### WHAT TO DO
No pictures should be carried over. Output all other parts of the entries verbatim.

Object state comparisons
^^^^^^^^

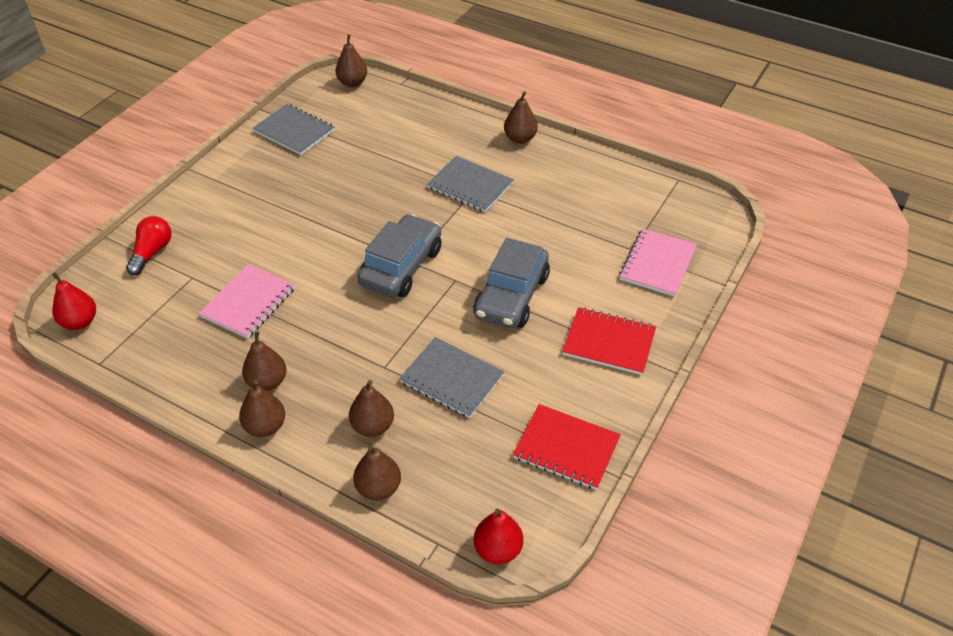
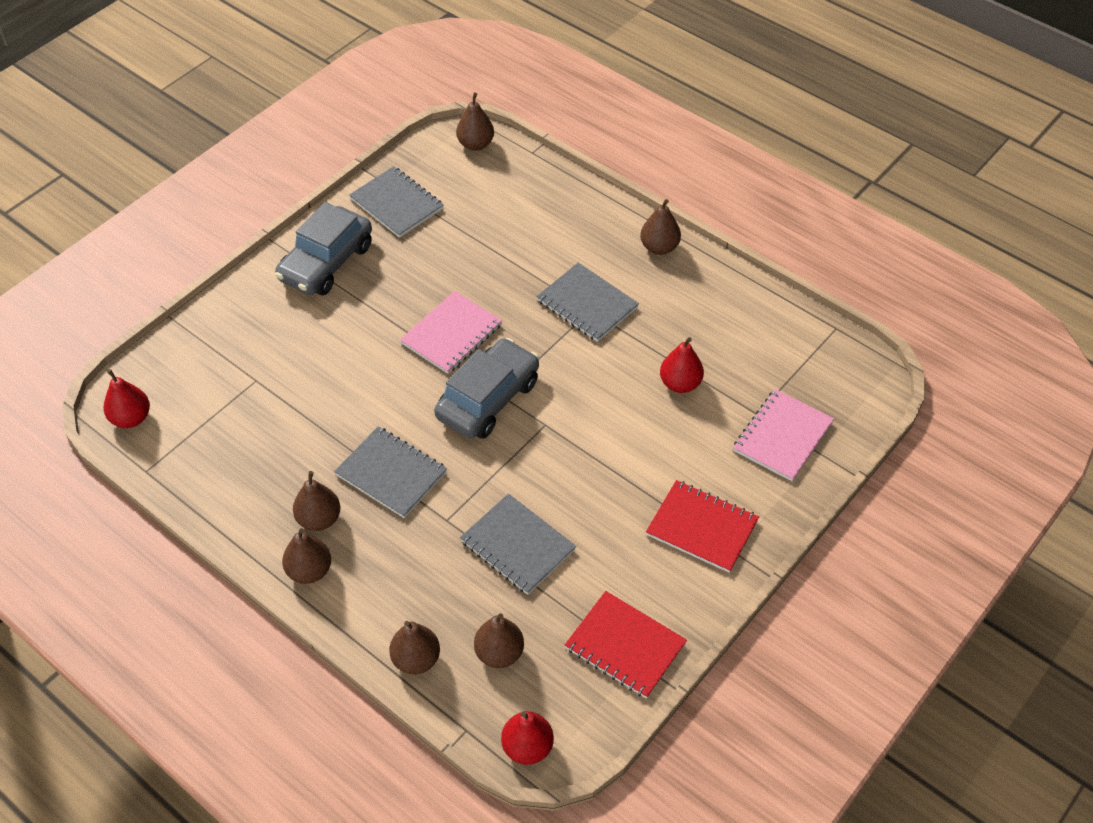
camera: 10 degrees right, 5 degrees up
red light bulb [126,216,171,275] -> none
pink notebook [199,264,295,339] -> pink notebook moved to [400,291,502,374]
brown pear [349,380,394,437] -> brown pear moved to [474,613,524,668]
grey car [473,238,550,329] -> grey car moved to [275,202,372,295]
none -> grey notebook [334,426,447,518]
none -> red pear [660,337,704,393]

^^^^^^^^

### TASK SOLUTION
camera: 10 degrees right, 5 degrees up
red light bulb [126,216,171,275] -> none
pink notebook [199,264,295,339] -> pink notebook moved to [400,291,502,374]
brown pear [349,380,394,437] -> brown pear moved to [474,613,524,668]
grey car [473,238,550,329] -> grey car moved to [275,202,372,295]
none -> grey notebook [334,426,447,518]
none -> red pear [660,337,704,393]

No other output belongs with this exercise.